EXERCISE INPUT -
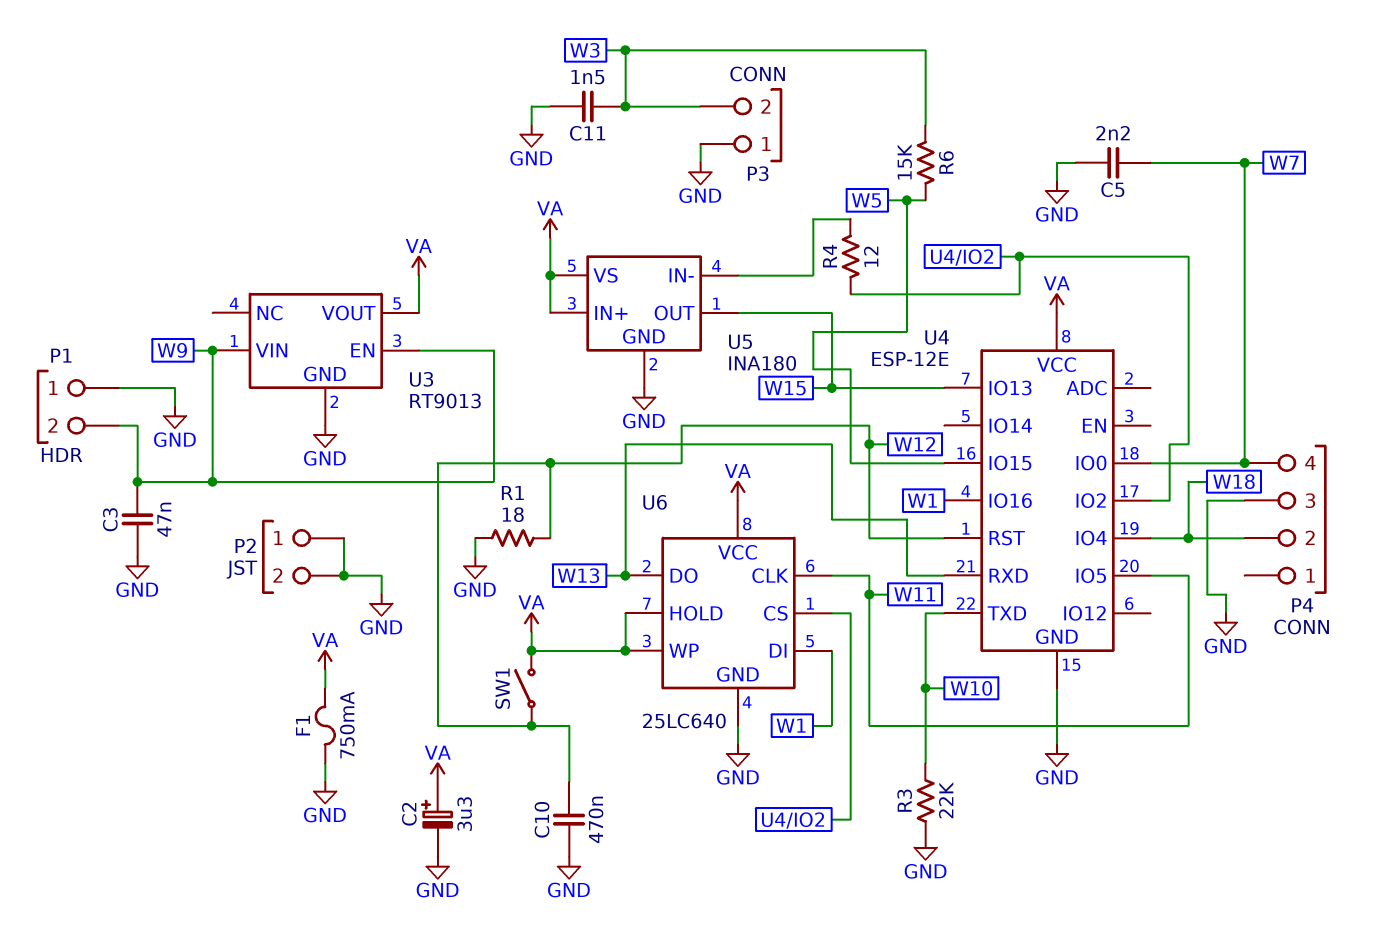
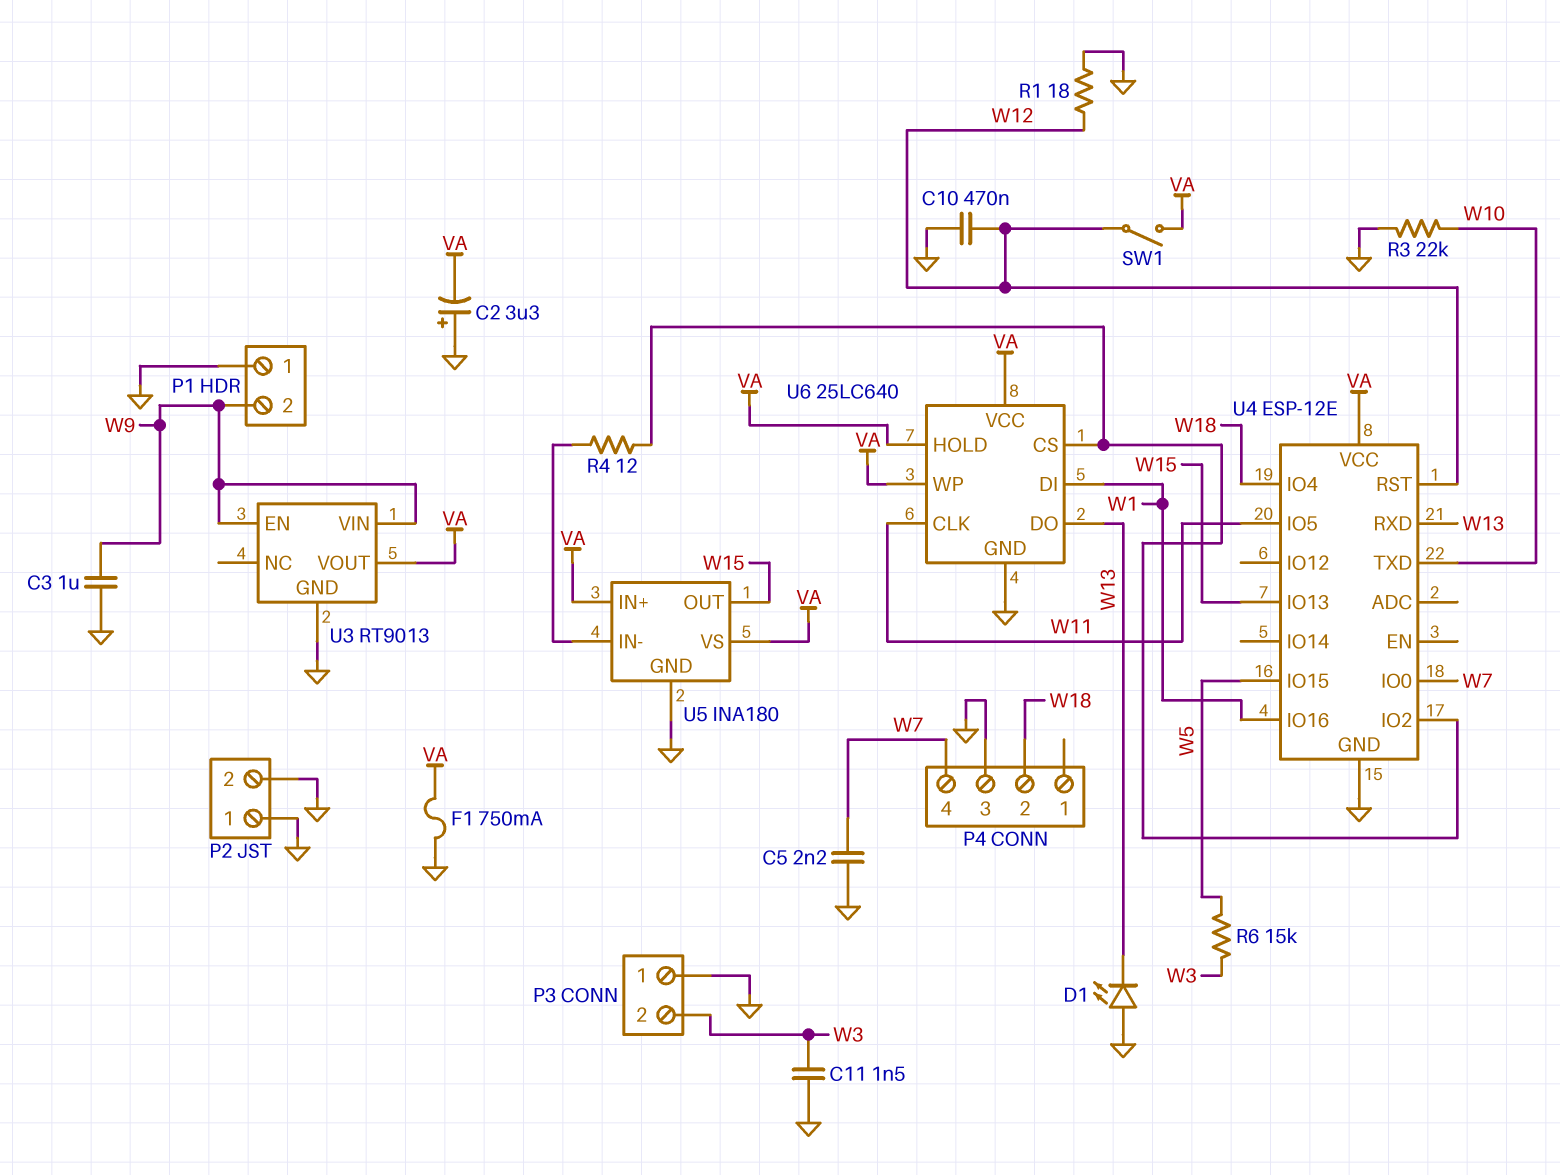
C2: 3.3uF (plus VA, minus GND) -> 3.3uF (plus GND, minus VA)
C3: 47nF (GND, W9) -> 1uF (GND, W9)
D1: none -> LED (A GND, K W13)

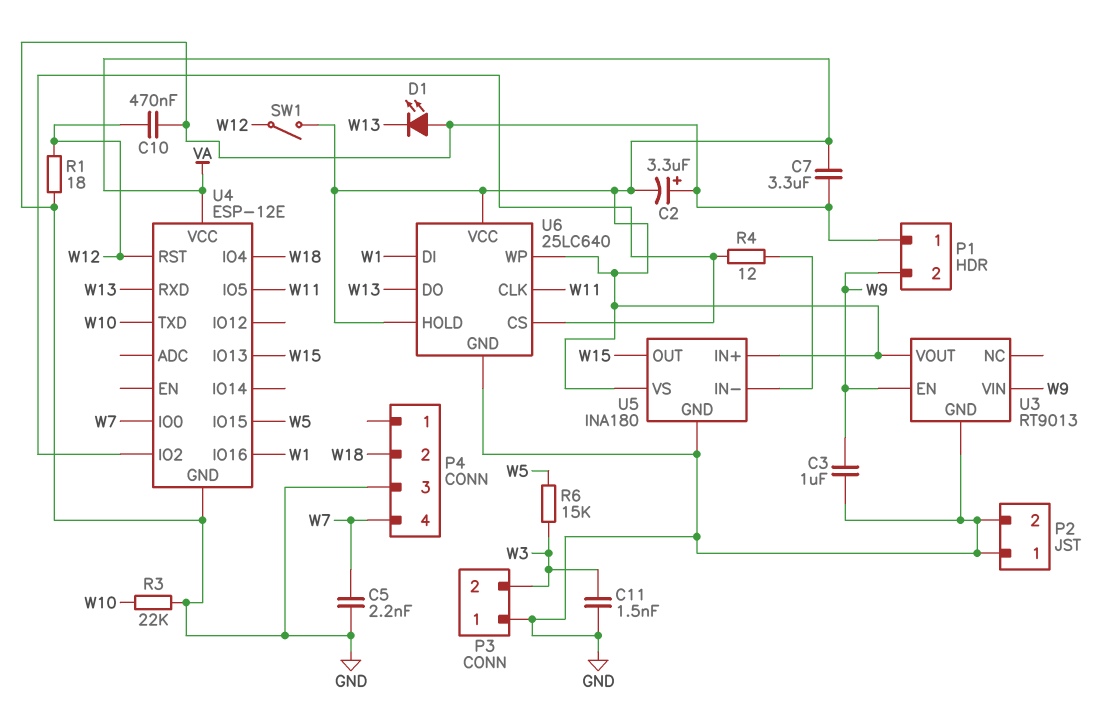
C7: none -> 3.3uF (GND, VA)
F1: 750mA (GND, VA) -> none

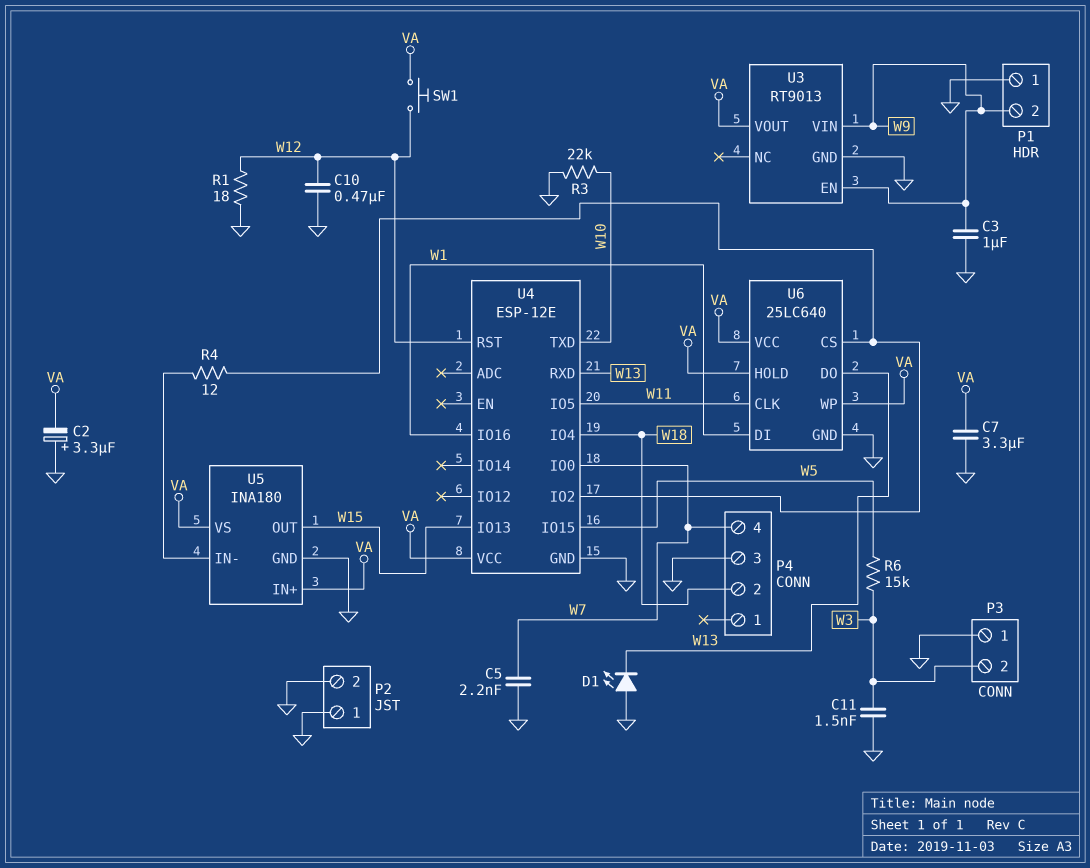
SW1: switch (VA, W12) -> button (VA, W12)

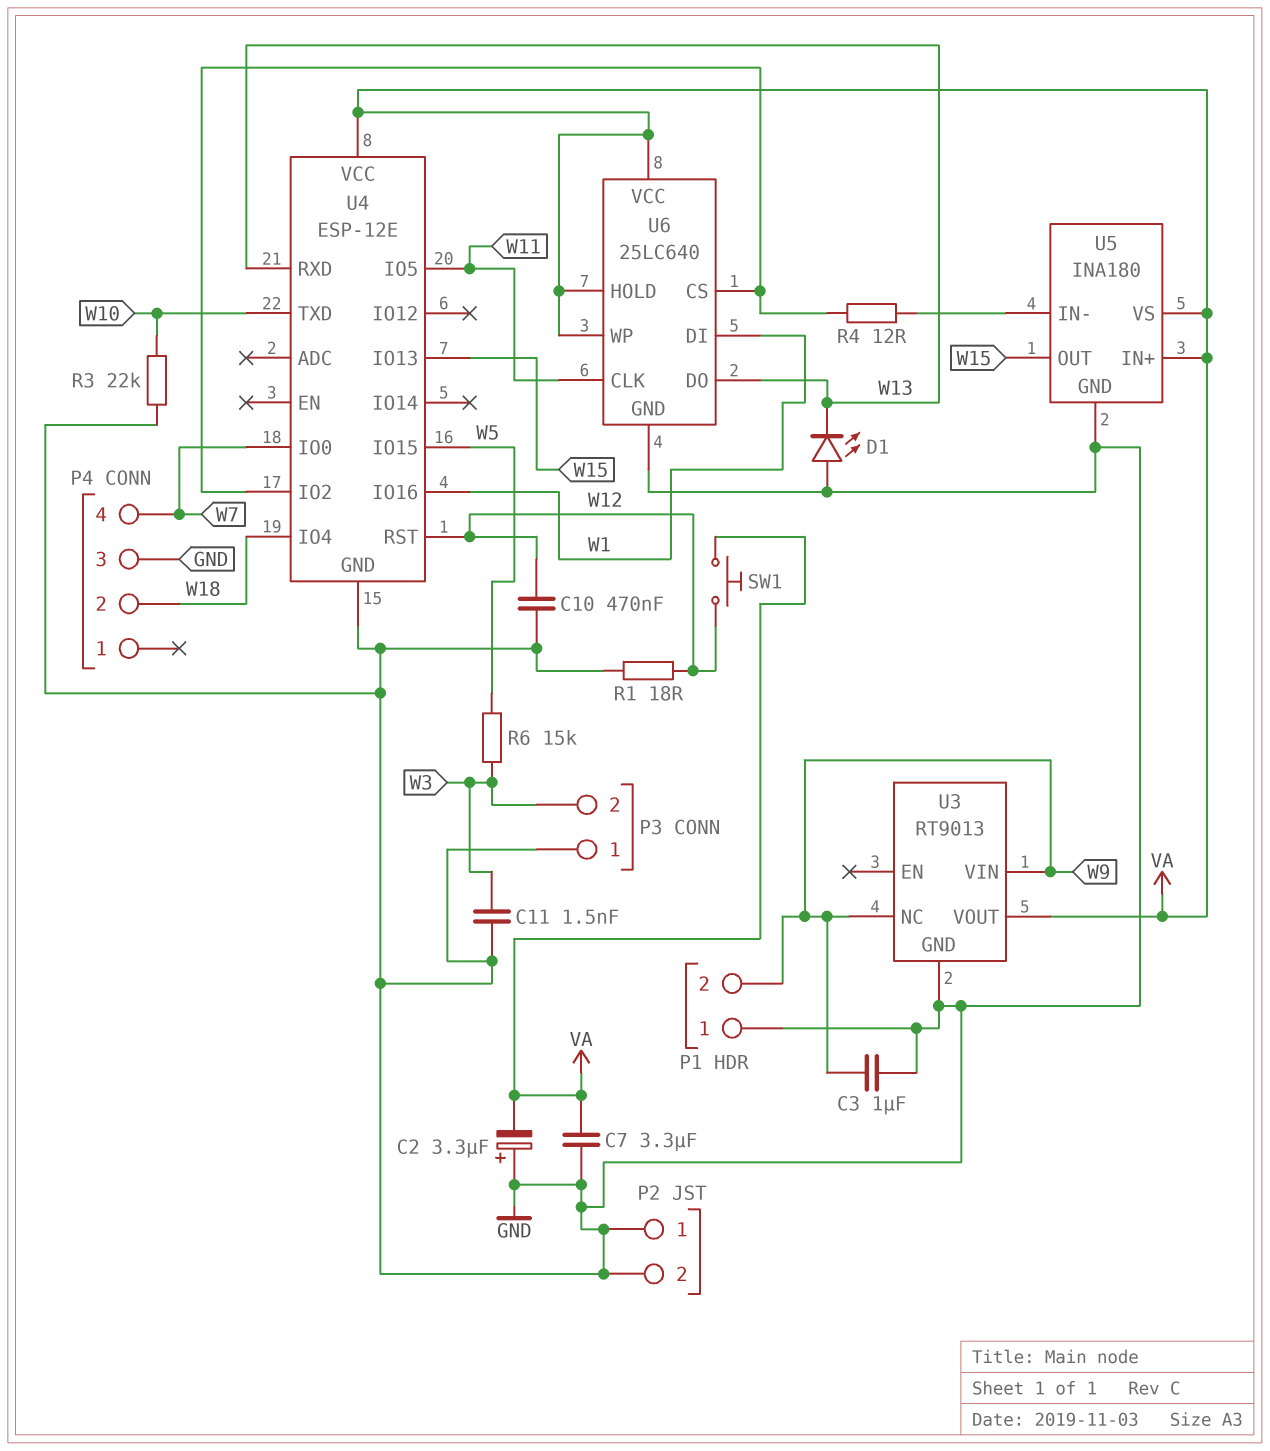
C5: 2.2nF (GND, W7) -> none
U3 pin EN: W9 -> none
U3 pin NC: none -> W9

TASK OBJECTIVE - Give again, exactly and with nothing added, the lines running from the one that contains "C5: 2.2nF (GND, W7) -> none" to the last line of the material.

TASK RESPONSE -
C5: 2.2nF (GND, W7) -> none
U3 pin EN: W9 -> none
U3 pin NC: none -> W9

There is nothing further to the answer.